_Source information_
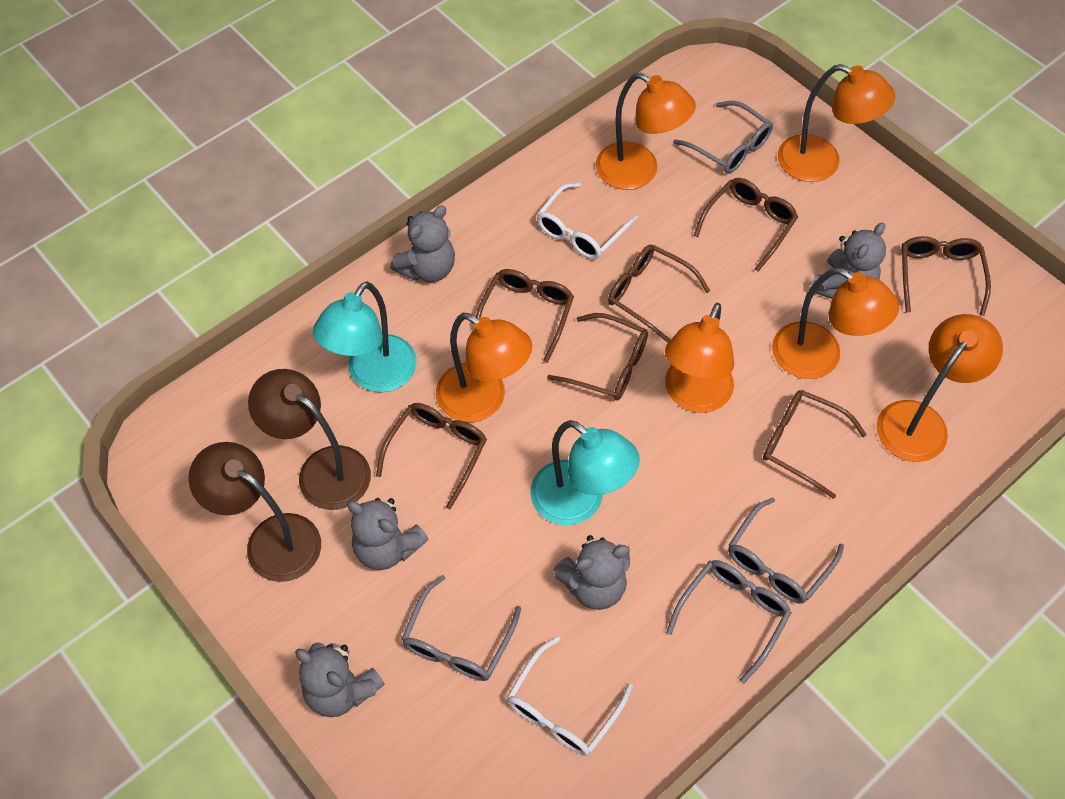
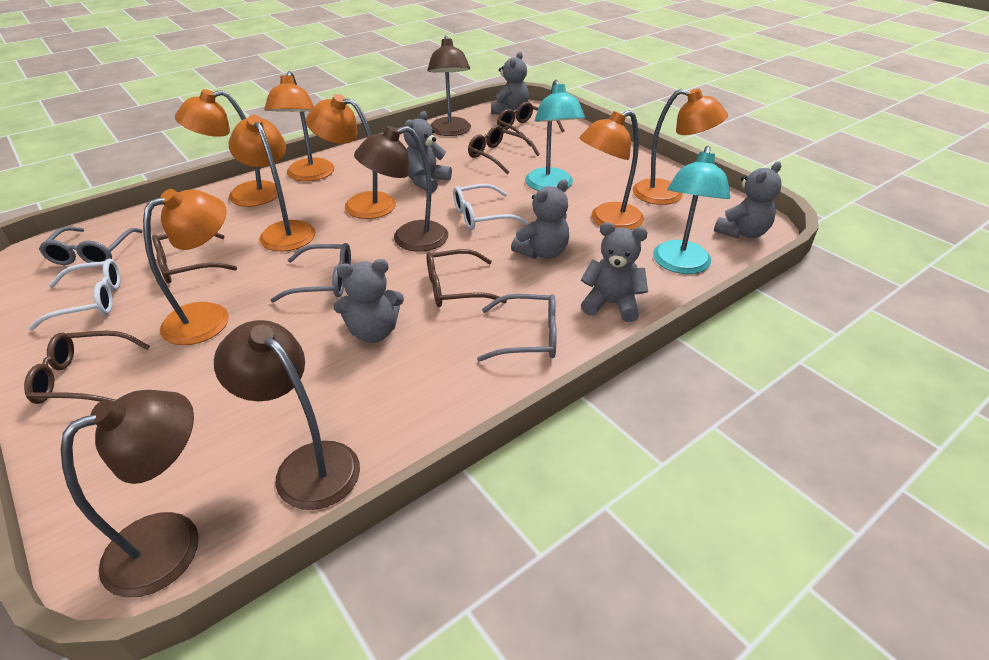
brown glasses: 7 -> 5
brown lamp: 2 -> 4
grey glasses: 4 -> 3
grey teddy bear: 5 -> 6
orange lamp: 6 -> 7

_Exercise brief_
Please transcribe the lines from the one containing "grey glasses: 4 -> 3" through the last line of the records. Include both ends and nothing else.

_Result of the task_
grey glasses: 4 -> 3
grey teddy bear: 5 -> 6
orange lamp: 6 -> 7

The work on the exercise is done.